## INSTRUCTIONS TO FOLLOW
Down to the final line, write out the material beneath exactly, without pictures.

## DATA SECTION
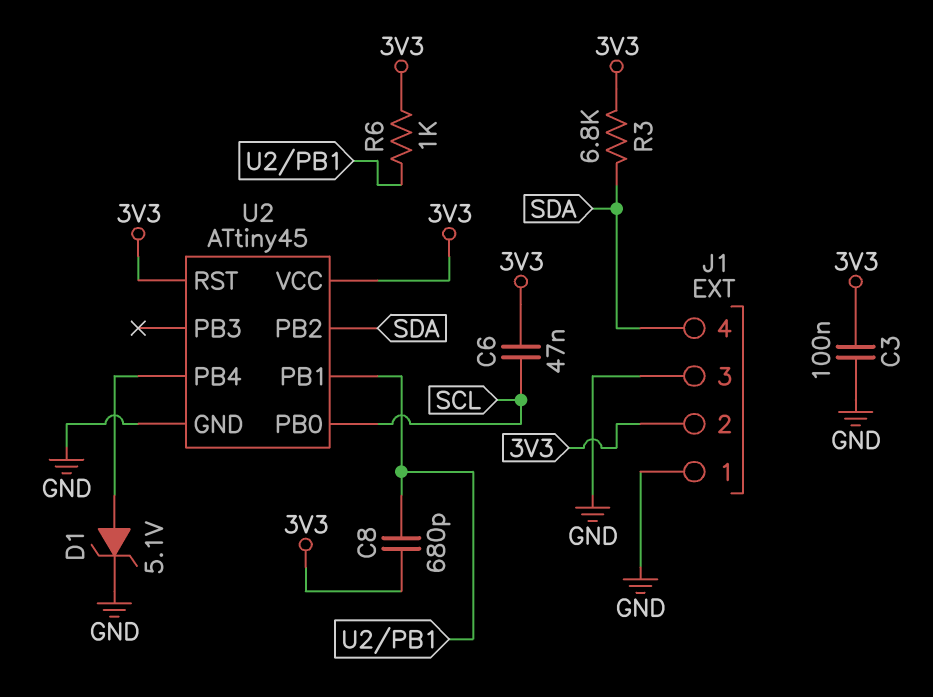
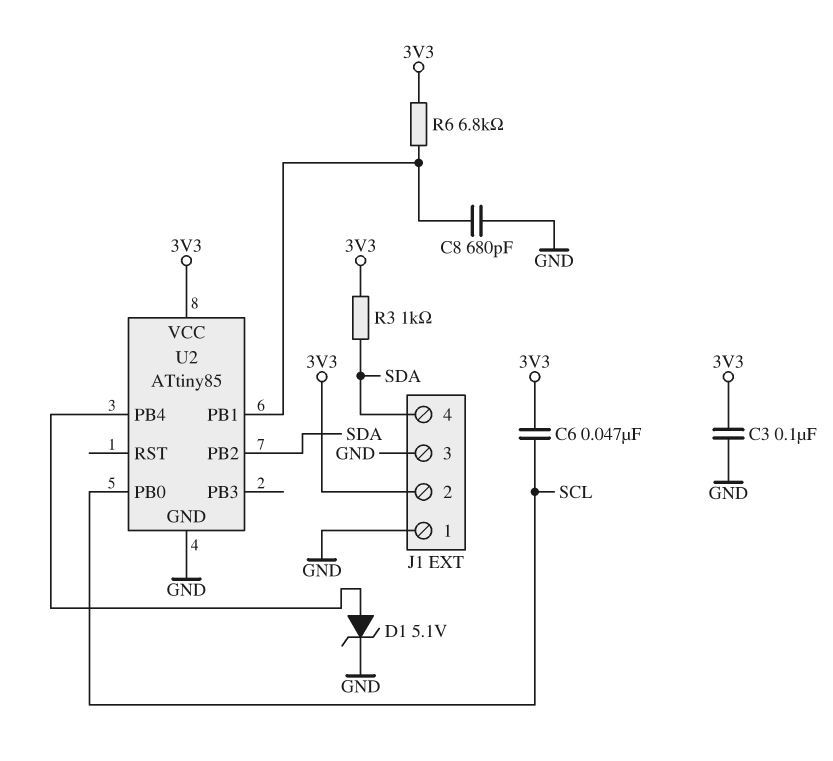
C8: 680pF (3V3, U2/PB1) -> 680pF (GND, U2/PB1)
R3: 6.8k (3V3, SDA) -> 1k (3V3, SDA)
R6: 1k (3V3, U2/PB1) -> 6.8k (3V3, U2/PB1)
U2: ATtiny45 -> ATtiny85
U2 pin RST: 3V3 -> none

## SOLUTION
C8: 680pF (3V3, U2/PB1) -> 680pF (GND, U2/PB1)
R3: 6.8k (3V3, SDA) -> 1k (3V3, SDA)
R6: 1k (3V3, U2/PB1) -> 6.8k (3V3, U2/PB1)
U2: ATtiny45 -> ATtiny85
U2 pin RST: 3V3 -> none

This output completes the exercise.